Dataset excerpts:

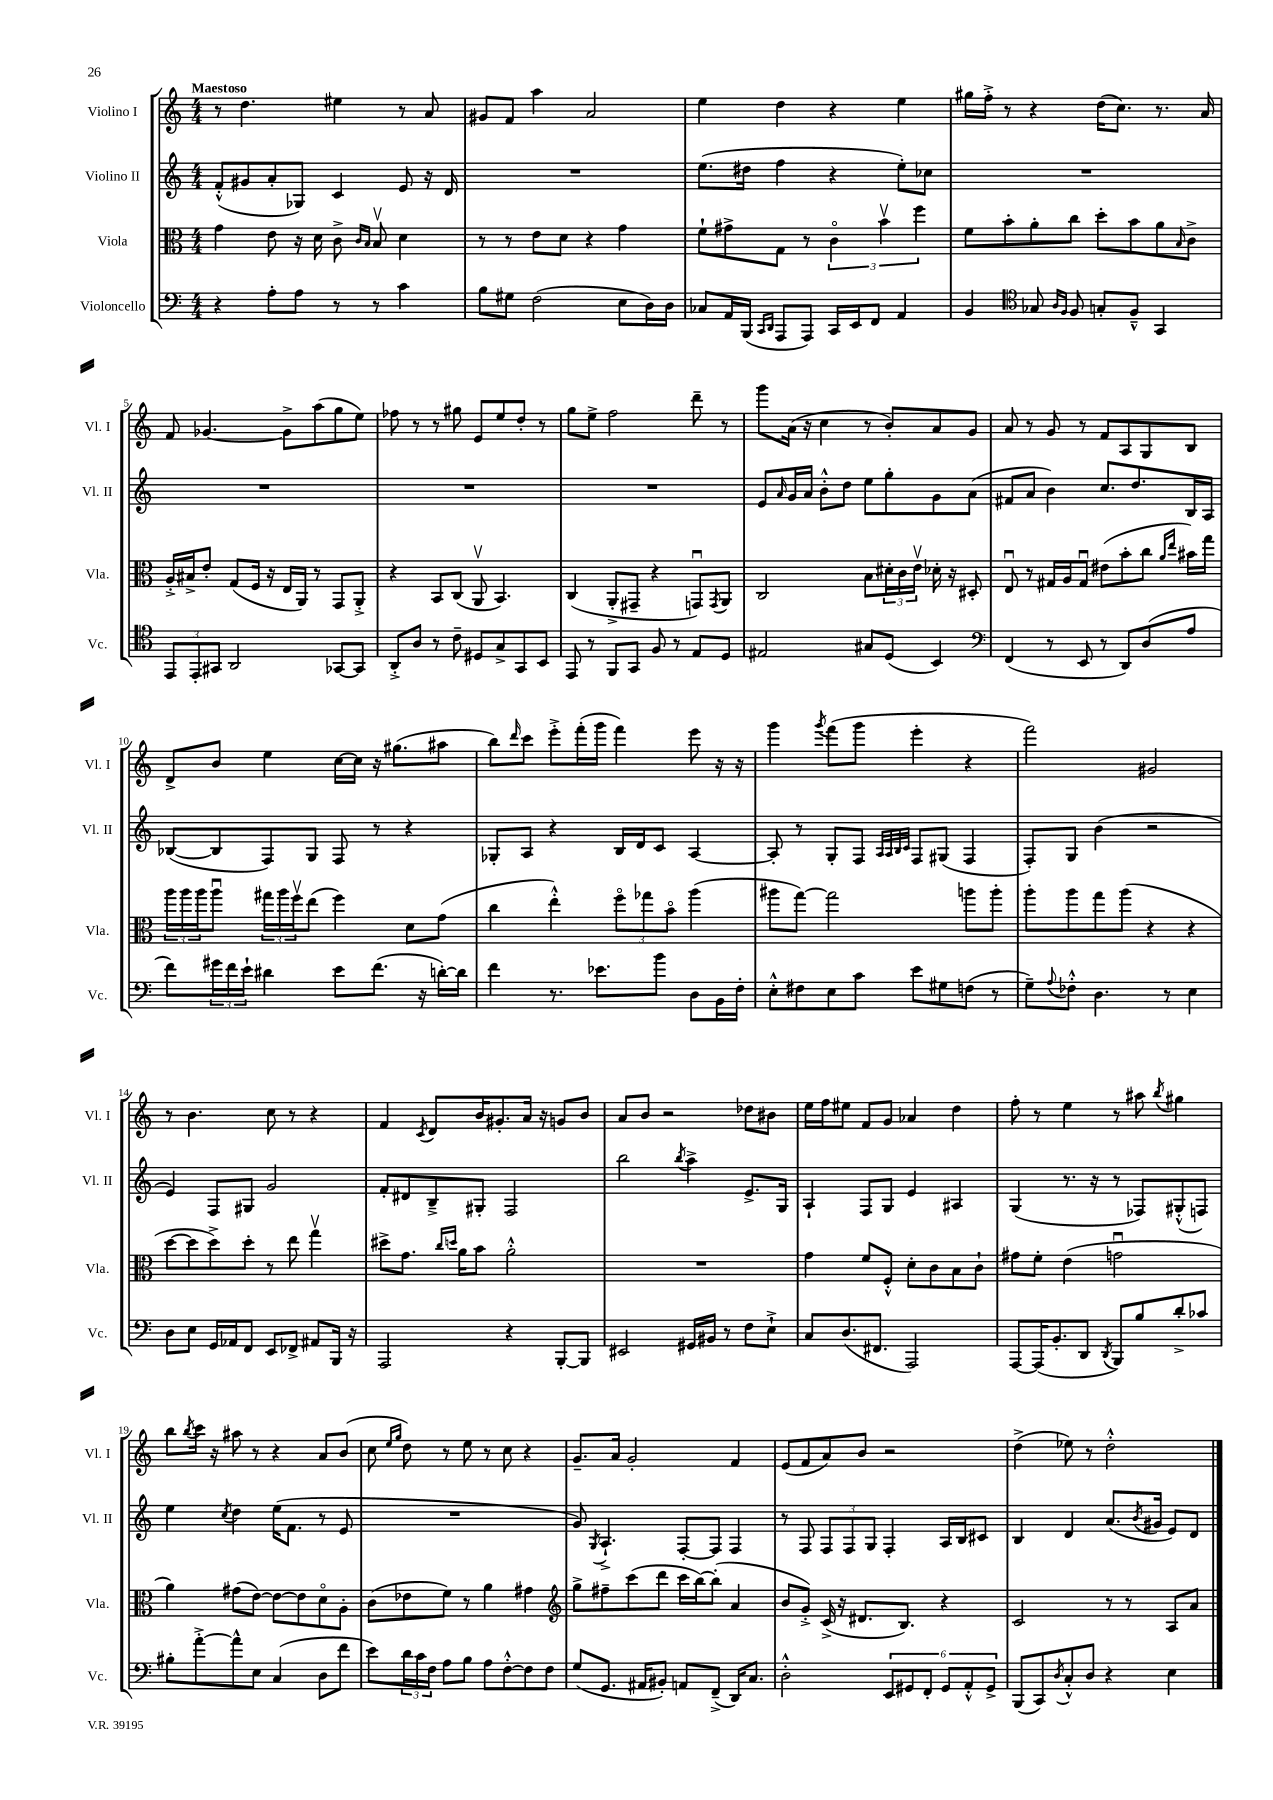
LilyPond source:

<<
\new StaffGroup <<
\new Staff = "s0" \with { instrumentName = "Violino I" shortInstrumentName = "Vl. I" } {
    \clef treble \key c \major \numericTimeSignature \time 4/4 \tempo "Maestoso"
    r8 d''4. eis''4 r8 a'8 |
    gis'8 f'8 a''4 a'2 |
    e''4 d''4 r4 e''4 |
    gis''16 f''16-.-> r8 r4 d''16( c''8.) r8. a'16 |
    f'8 ges'4.~ ges'8-> a''8( g''8 e''8) |
    fes''8 r8 r8 gis''8 e'8 e''8 d''8-. r8 |
    g''8 e''8-> f''2 d'''8-- r8 |
    g'''8 a'16( r16 c''4 r8 b'8-.) a'8 g'8 |
    a'8 r8 g'8 r8 f'8 a8 g8 b8 |
    d'8-> b'8 e''4 c''16~ c''16 r16 gis''8.( ais''8 |
    b''8) \grace { d'''16 } c'''8 e'''8-.-> f'''16-.( g'''16 f'''4) e'''8 r16 r16 |
    g'''4 \acciaccatura { g'''8 } f'''8( g'''8 e'''4-. r4 |
    f'''2) gis'2 |
    r8 b'4. c''8 r8 r4 |
    f'4 \acciaccatura { c'8 } d'8 b'16 gis'8.-. a'16 r16 g'8 b'8 |
    a'8 b'8 r2 des''8 bis'8 |
    e''16 f''16 eis''8 f'8 g'8 aes'4 d''4 |
    f''8-. r8 e''4 r8 ais''8 \acciaccatura { b''8 } gis''4 |
    b''8 \acciaccatura { b''8 } c'''16 r16 ais''8 r8 r4 a'8 b'8( |
    c''8 \grace { e''16 g''16 } d''8) r8 e''8 r8 c''8 r4 |
    g'8.-- a'16 g'2-. f'4 |
    e'8( f'8 a'8) b'8 r2 |
    d''4->( ees''8) r8 d''2-.-^ \bar "|." |
}
\new Staff = "s1" \with { instrumentName = "Violino II" shortInstrumentName = "Vl. II" } {
    \clef treble \key c \major \numericTimeSignature \time 4/4
    f'8-.-^( gis'8 a'8-. ges8) c'4 e'8 r16 d'16 |
    R1 |
    e''8.( dis''16 f''4 r4 e''8-.) ces''8 |
    R1 |
    R1 |
    R1 |
    R1 |
    e'8 \grace { a'16 } g'16 a'16 b'8-.-^ d''8 e''8 g''8-. g'8 a'8( |
    fis'8 a'8 b'4) c''8. d''8. b16 a16 |
    bes8~( bes8 f8) g8 f8 r8 r4 |
    ges8-. a8 r4 b16 d'16 c'8 a4~ |
    a8-. r8 g8-. f8 \grace { a32 a32 b32 c'32 } f8 gis8( f4 |
    f8-.) g8 b'4( r2 |
    e'4) f8 gis8 g'2 |
    f'8-. dis'8 b8---> gis8-. f2 |
    b''2 \acciaccatura { b''8 } a''4-> e'8.-> g16 |
    a4-! f8 g8 e'4 ais4 |
    g4( r8. r16 r8 fes8) gis8-.-^( f8) |
    e''4 \acciaccatura { c''8 } d''4 e''16( f'8. r8 e'8 |
    R1 |
    g'8) \acciaccatura { g8 } a4.-!-> f8~-. f8 f4 |
    r8 f8 \tuplet 3/2 { f8 f8 g8 } f4-. a16 b16 cis'8 |
    b4 d'4 a'8.( \acciaccatura { b'8 } gis'16 e'8) d'8 \bar "|." |
}
\new Staff = "s2" \with { instrumentName = "Viola" shortInstrumentName = "Vla." } {
    \clef alto \key c \major \numericTimeSignature \time 4/4
    g'4 e'8 r16 d'16 c'8-> \grace { c'16 b16 } b8\upbow d'4 |
    r8 r8 e'8 d'8 r4 g'4 |
    f'8-! gis'8-> g8 r8 \tuplet 3/2 { c'4\flageolet b'4\upbow f''4 } |
    f'8 b'8-. a'8-. c''8 d''8-. b'8 a'8 \grace { b16 } c'8-> |
    a16-.-> bis16-> e'8-. g8( f16 r16 e16 a,16) r8 g,8 a,8-.-> |
    r4 b,8 c8( a,8\upbow b,4.) |
    c4( a,8-.-> gis,8-- r4 g,8\downbow) \acciaccatura { g,8 } a,8 |
    c2 b8 \tuplet 3/2 { dis'16-. c'16 e'16\upbow } des'16-. r16 dis8-. |
    e8\downbow r8 gis16 a16 gis8\downbow eis'8( b'8-. c''8 \grace { a'16 e''16 } bis'16) g''16 |
    \tuplet 3/2 { a''16 a''16 a''16 } a''8\downbow \tuplet 3/2 { gis''16 a''16 f''16\upbow } e''8( f''4) d'8 g'8( |
    c''4 e''4-.-^) \tuplet 3/2 { f''8\flageolet ges''8 b'8\flageolet } a''4( |
    ais''8 g''8~) g''2 a''8 a''8-. |
    a''8-. a''8 g''8 a''8( r4 r4 |
    d''8~ d''8 d''8->) d''8-. r8 e''8 g''4\upbow |
    dis''8-> g'8. \grace { c''16 d''16 } a'16 b'8 a'2-.-^ |
    R1 |
    g'4 f'8 f8-.-^ d'8-. c'8 b8 c'8-! |
    gis'8 f'8-. e'4( g'2\downbow |
    a'4) gis'8( e'8~) e'8~ e'8 d'8\flageolet a8-. |
    c'8( ees'8 f'8) r8 a'4 gis'4 |
    \clef treble g''8-> fis''8-- c'''8( d'''8 c'''16 b''16~) b''8-.( a'4 |
    b'8 g'8-.->) c'16->( r16 dis'8. b8.) r4 |
    c'2 r8 r8 a8 a'8 \bar "|." |
}
\new Staff = "s3" \with { instrumentName = "Violoncello" shortInstrumentName = "Vc." } {
    \clef bass \key c \major \numericTimeSignature \time 4/4
    r4 a8-. a8 r8 r8 c'4 |
    b8 gis8 f2( e8 d16) d16 |
    ces8 a,16 b,,16( \grace { c,16 d,16 } a,,8 a,,8) c,16 e,16 f,8 a,4 |
    b,4 \clef tenor ges8 \grace { a16 f16 } f8 g8-. f8---^ g,4 |
    \tuplet 3/2 { e,8 e,8-. gis,8 } a,2 ges,8~ ges,8 |
    a,8-.-> a8 r8 c'8-- dis8 g8-> g,8 b,8 |
    e,8 r8 f,8 g,8 f8 r8 e8 d8 |
    eis2 gis8 d8( b,4) |
    \clef bass f,4( r8 e,8 r8 d,8) d8( a8 |
    f'8) \tuplet 3/2 { gis'16 f'16 e'16-! } dis'4 e'8 f'8.( r16 d'16~-.) d'16 |
    f'4 r8. ees'8. b'8 d8 b,16 f16-. |
    e8-.-^ fis8 e8 c'8 e'8 gis8 f8( r8 |
    g8--) \appoggiatura { a8 } fes8-.-^ d4. r8 e4 |
    d8 e8 g,16 aes,16 f,8 e,8 fes,8-> ais,8 b,,16 r16 |
    a,,2 r4 b,,8~-. b,,8 |
    eis,2 gis,16 bis,16 r8 f8 e8-!-> |
    c8 d8.( fis,8. a,,2) |
    a,,8~ a,,16( b,8.-. d,8 \acciaccatura { d,8 } b,,8) b8 d'8-.-> ces'8 |
    bis8-. a'8~-.-> a'8-^ e8 c4( d8 f'8 |
    e'8) \tuplet 3/2 { d'16 c'16 f16 } a8 b8 a8 f8~-.-^ f8 f8 |
    g8( g,8. ais,16 bis,8-.) a,8 f,8--->( d,16) c8. |
    d2-.-^ \tuplet 6/4 { e,8 gis,8 f,8-. gis,8 a,8-.-^ gis,8-> } |
    b,,8( c,8) \acciaccatura { d8 } c8-.-^ d8 r4 e4 \bar "|." |
}
>>
>>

## Exercise prompt
How many lines of the items above contain the string "bass"? Reply with the number alone.

## Solution below
2